# INSTRUCTIONS FOR THE TASK:
Only the lines from the one containing "C3: 100nF (-15V, GND) -> 100nF (-15V, SPK)" through the end of the data are wanted, reproduced exactly and without pictures.

# SUPPLIED INFORMATION:

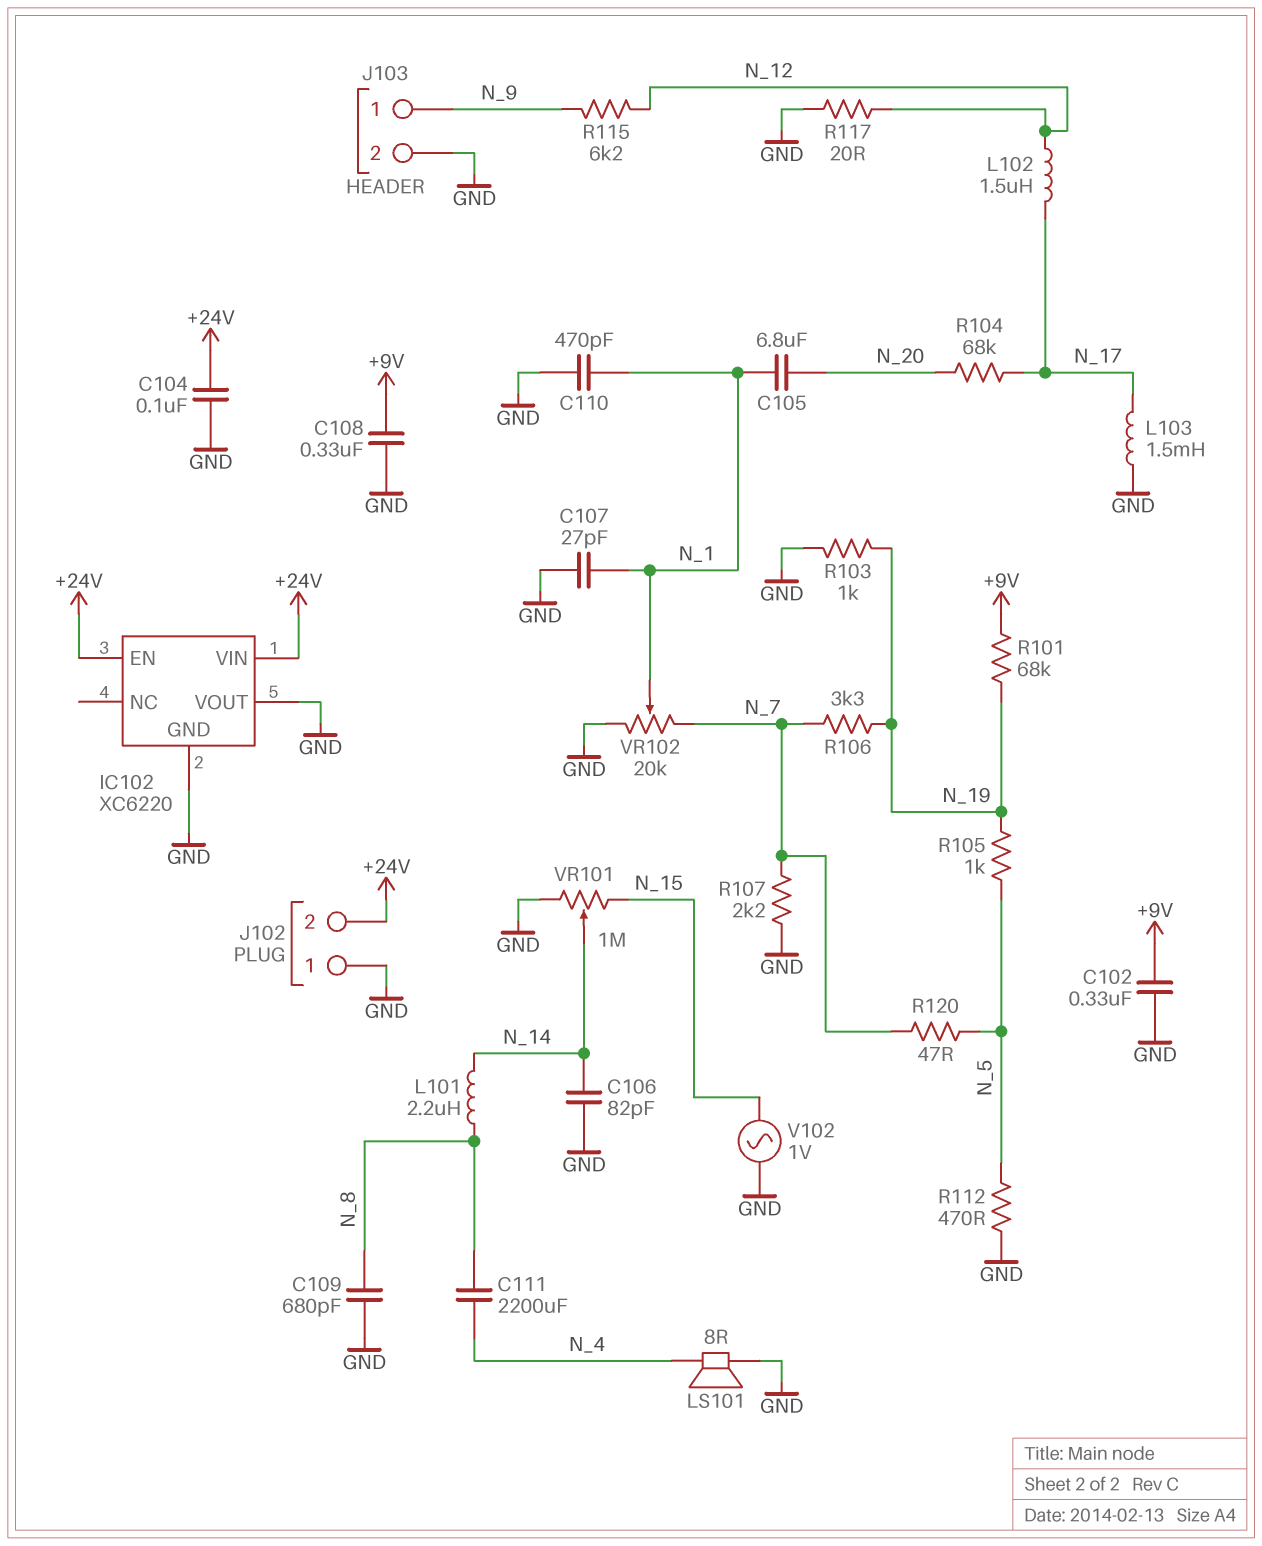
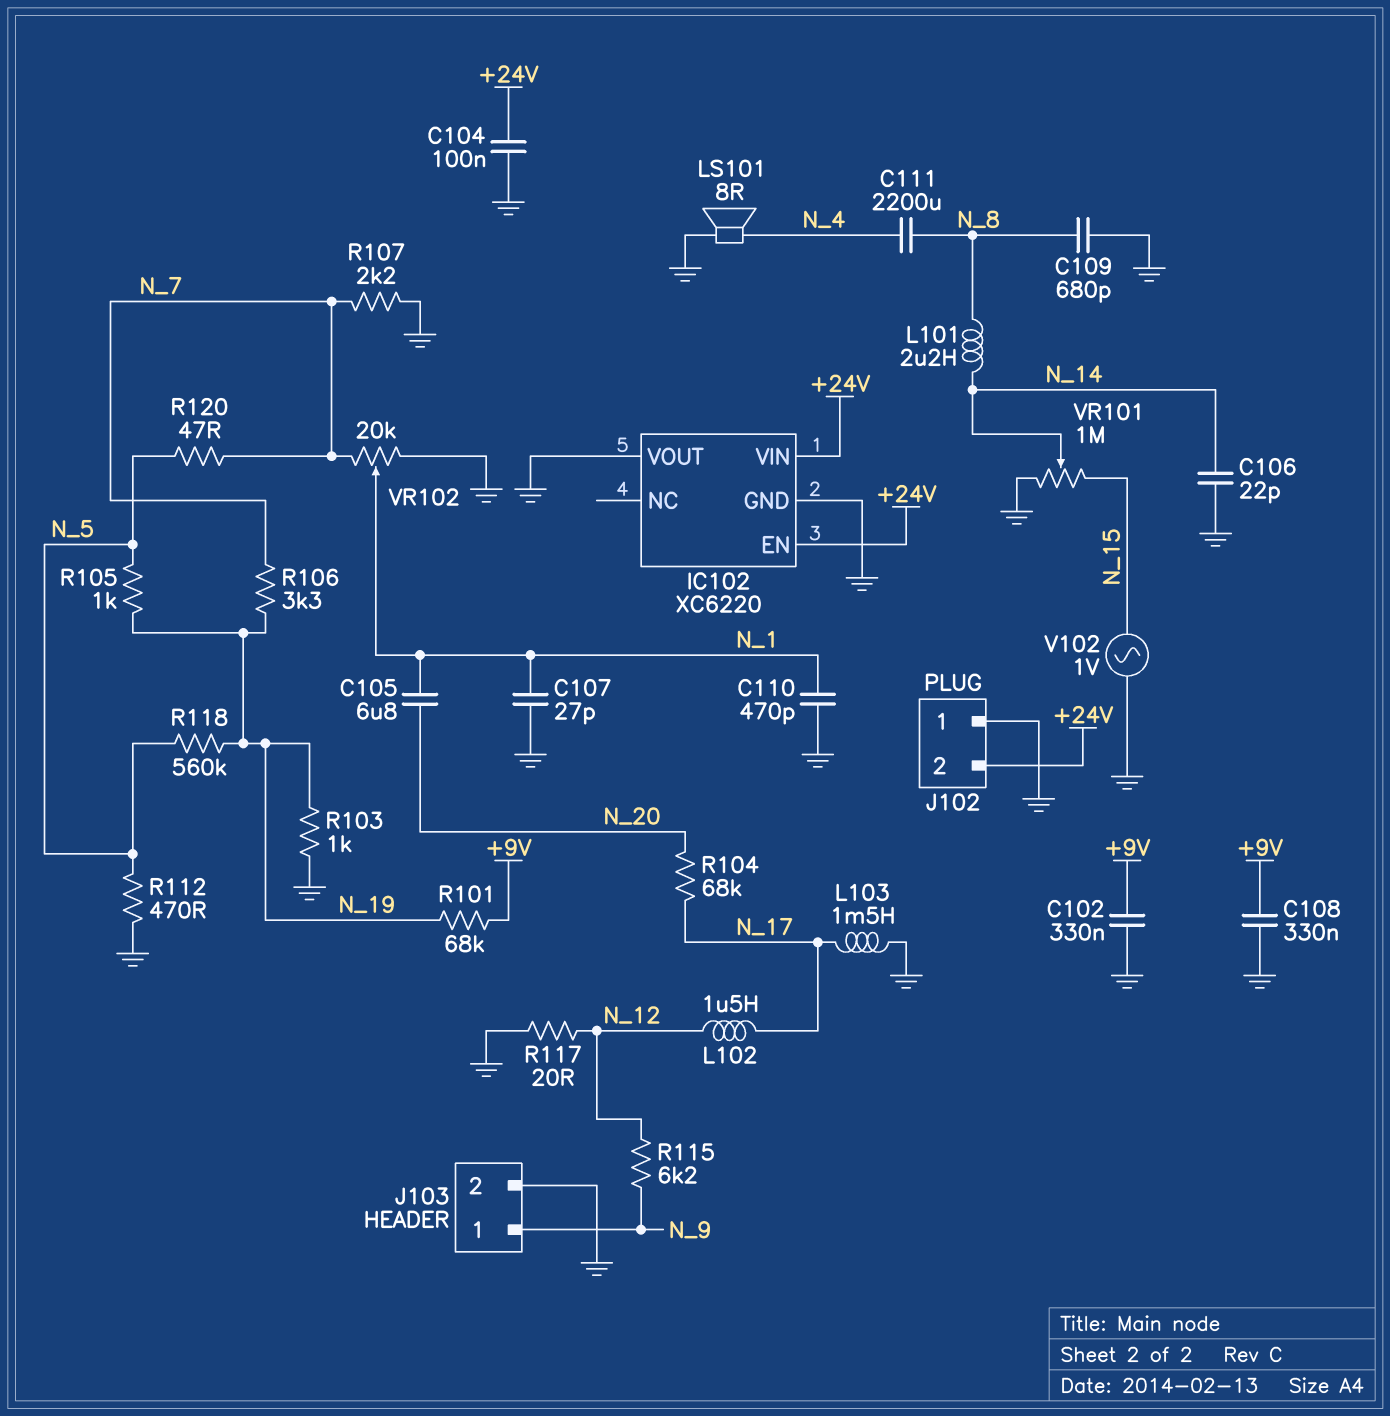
C106: 82pF (GND, N_14) -> 22pF (GND, N_14)
R118: none -> 560k (N_5, N_19)

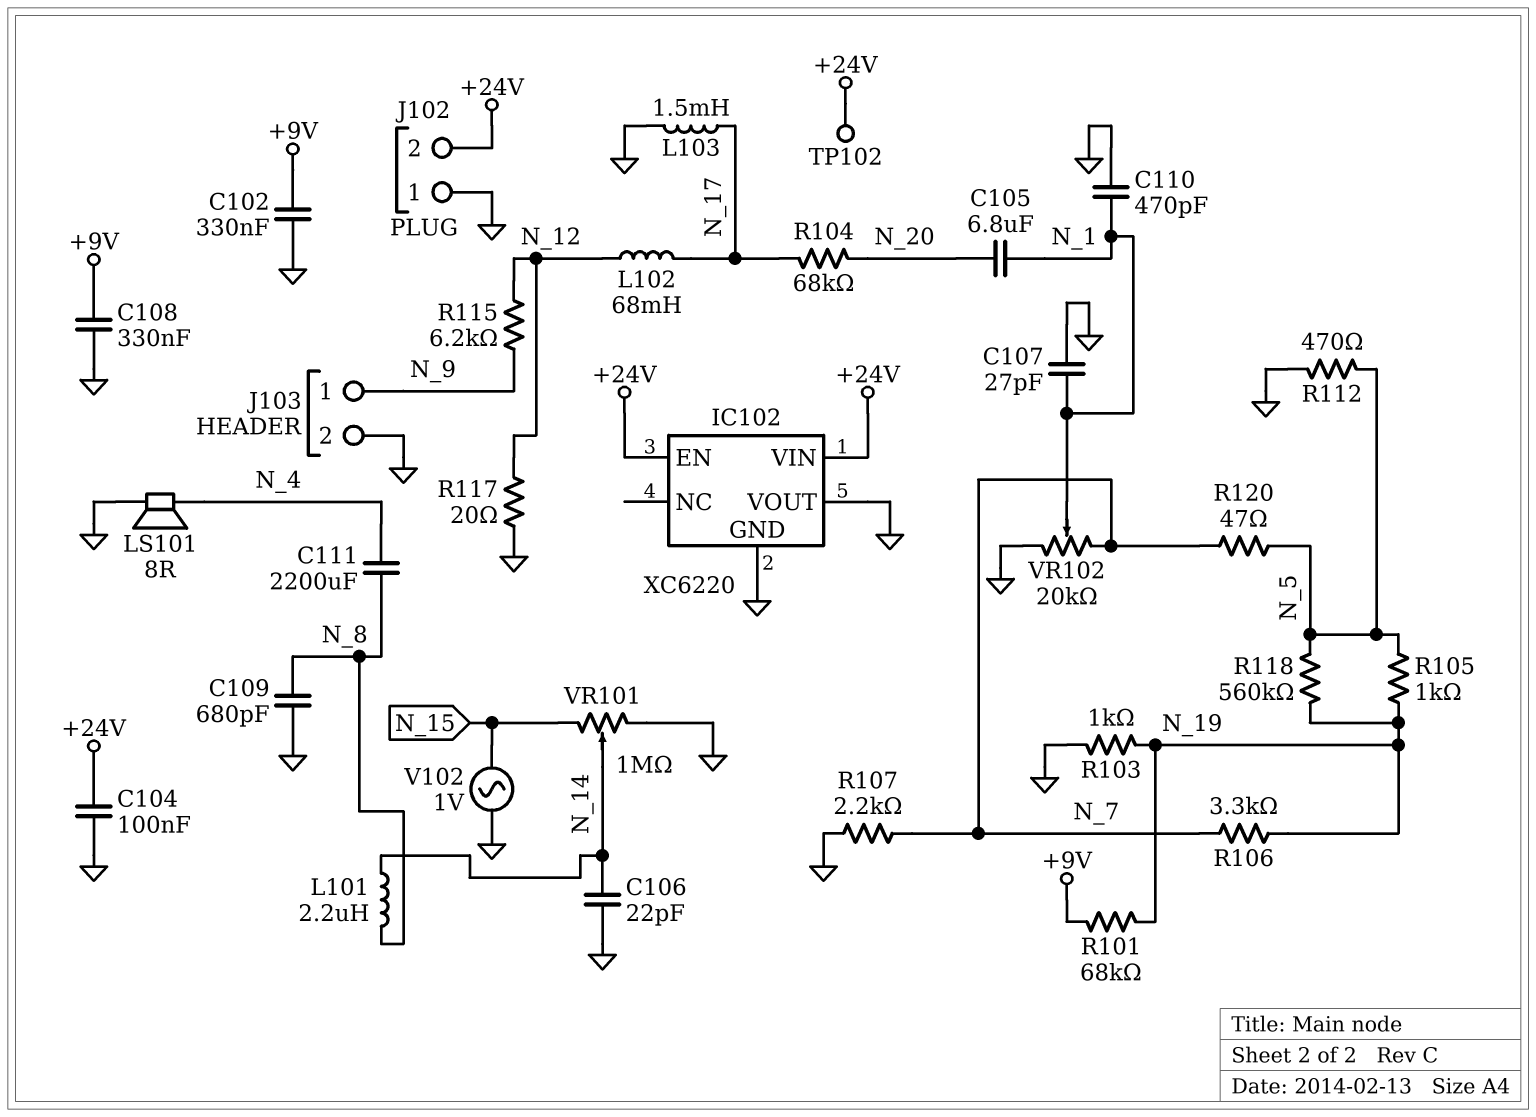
L102: 1.5uH (N_12, N_17) -> 68mH (N_12, N_17)
TP102: none -> test point (+24V)

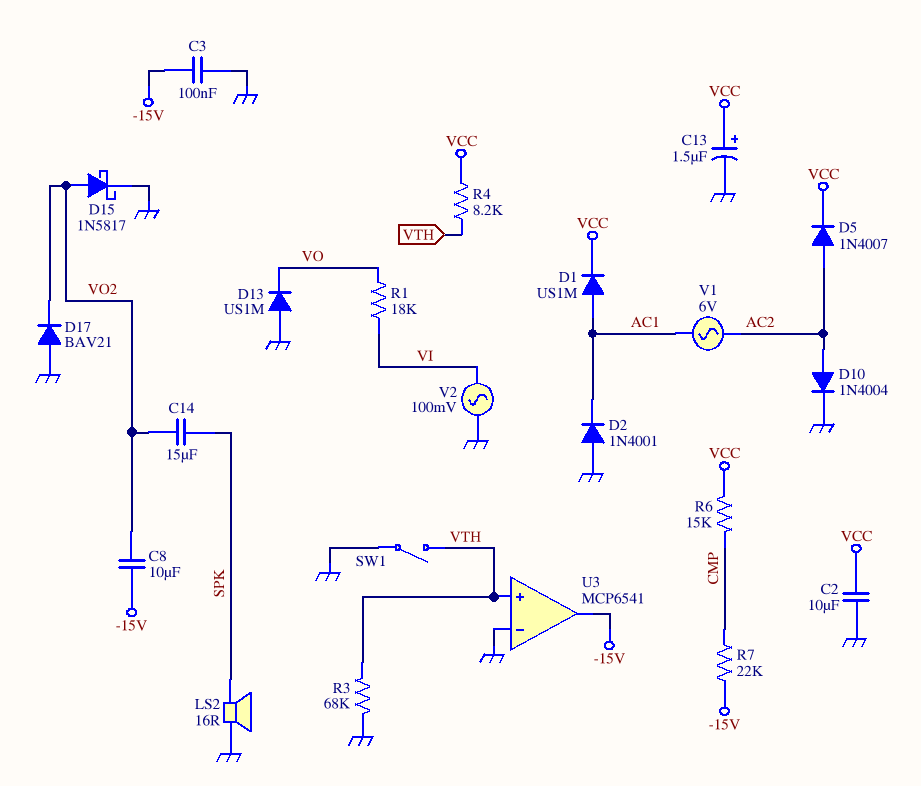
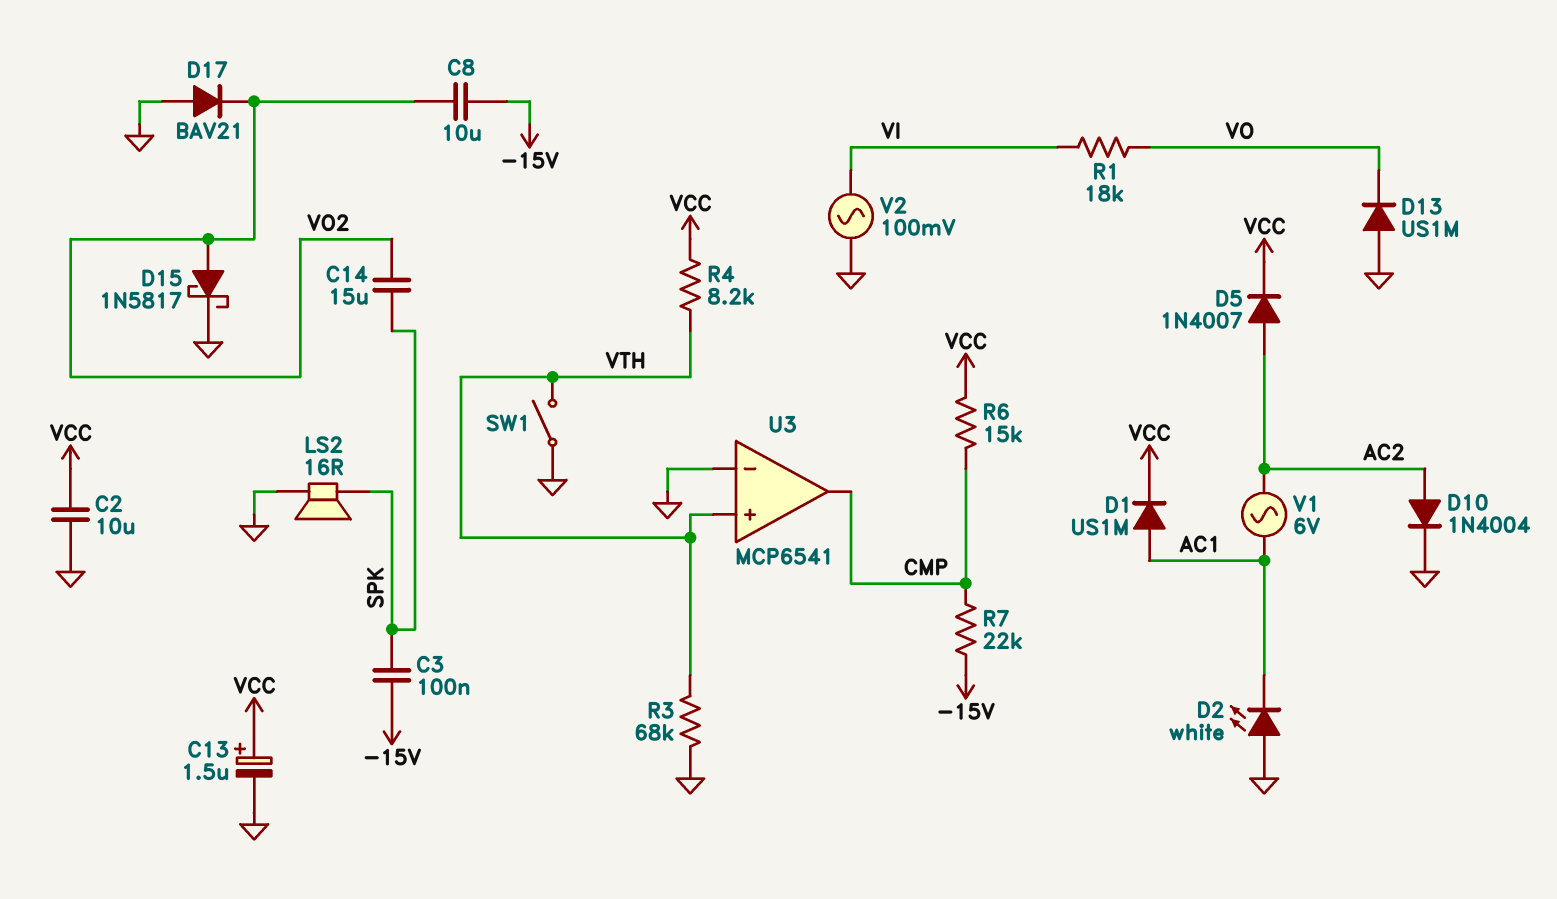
C3: 100nF (-15V, GND) -> 100nF (-15V, SPK)
D2: diode 1N4001 (A GND, K AC1) -> LED white (A GND, K AC1)
U3 pin out: -15V -> CMP

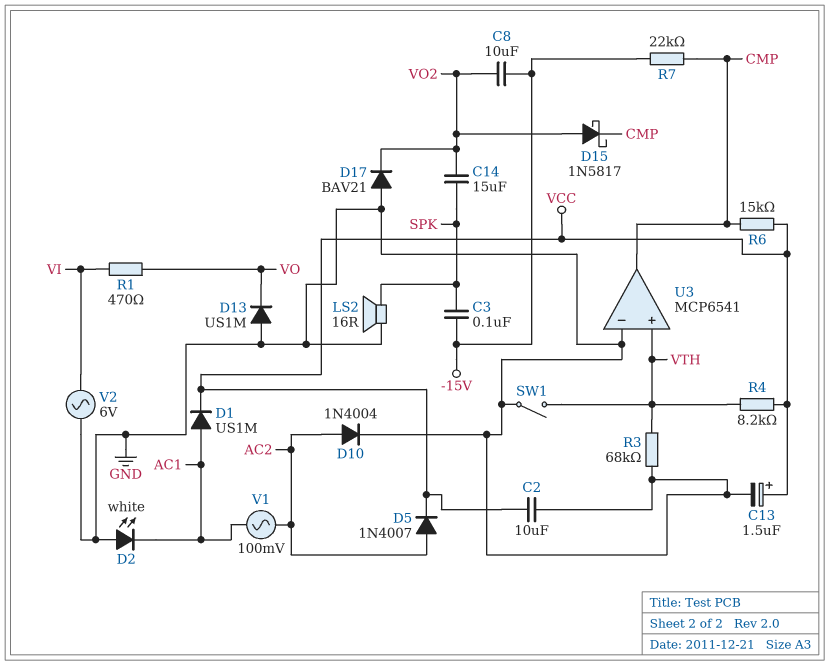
D15: schottky 1N5817 (A VO2, K GND) -> schottky 1N5817 (A VO2, K CMP)
R1: 18k (VI, VO) -> 470 (VI, VO)
V1: AC 6V (AC1, AC2) -> AC 100mV (AC1, AC2)
V2: AC 100mV (GND, VI) -> AC 6V (GND, VI)

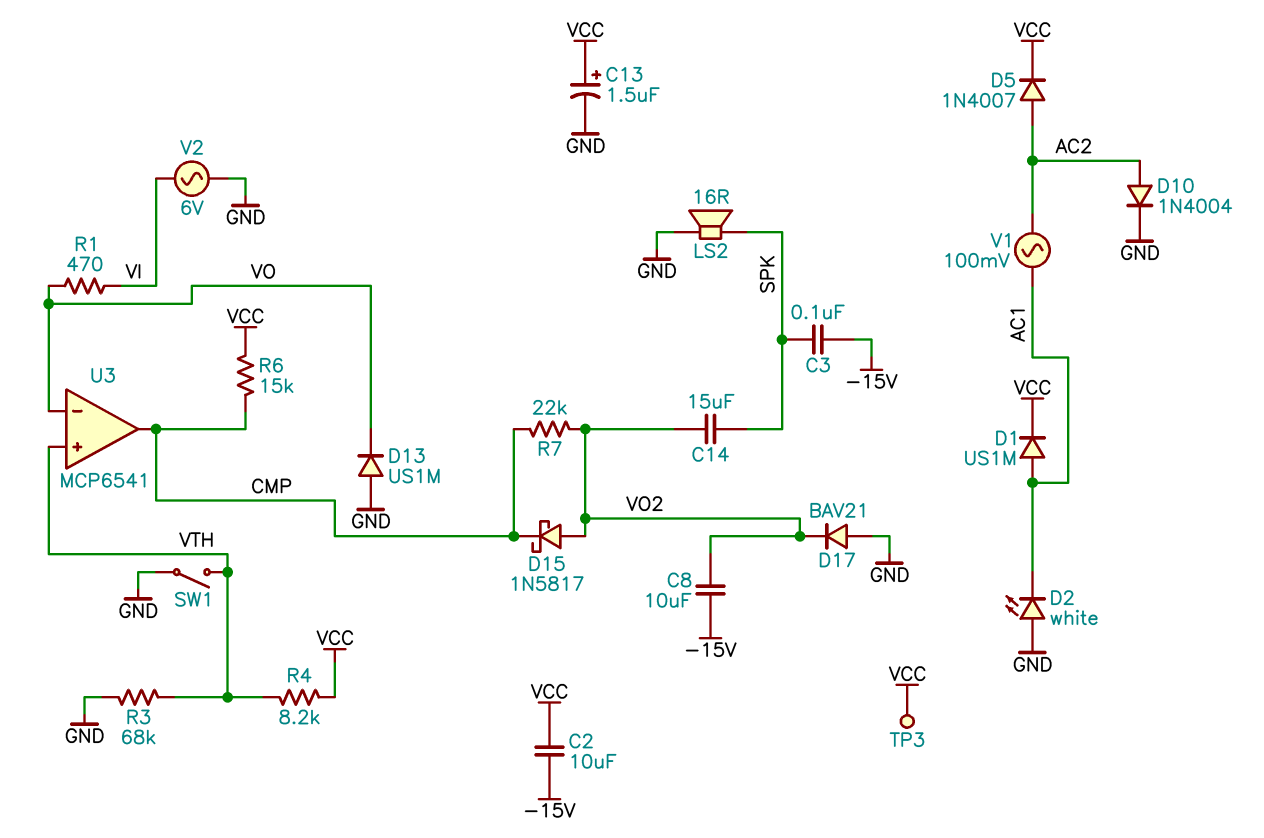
C2: 10uF (GND, VCC) -> 10uF (-15V, VCC)
R7: 22k (-15V, CMP) -> 22k (CMP, VO2)
TP3: none -> test point (VCC)
U3 pin in-: GND -> VO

# TASK OUTPUT:
C3: 100nF (-15V, GND) -> 100nF (-15V, SPK)
D2: diode 1N4001 (A GND, K AC1) -> LED white (A GND, K AC1)
U3 pin out: -15V -> CMP

D15: schottky 1N5817 (A VO2, K GND) -> schottky 1N5817 (A VO2, K CMP)
R1: 18k (VI, VO) -> 470 (VI, VO)
V1: AC 6V (AC1, AC2) -> AC 100mV (AC1, AC2)
V2: AC 100mV (GND, VI) -> AC 6V (GND, VI)

C2: 10uF (GND, VCC) -> 10uF (-15V, VCC)
R7: 22k (-15V, CMP) -> 22k (CMP, VO2)
TP3: none -> test point (VCC)
U3 pin in-: GND -> VO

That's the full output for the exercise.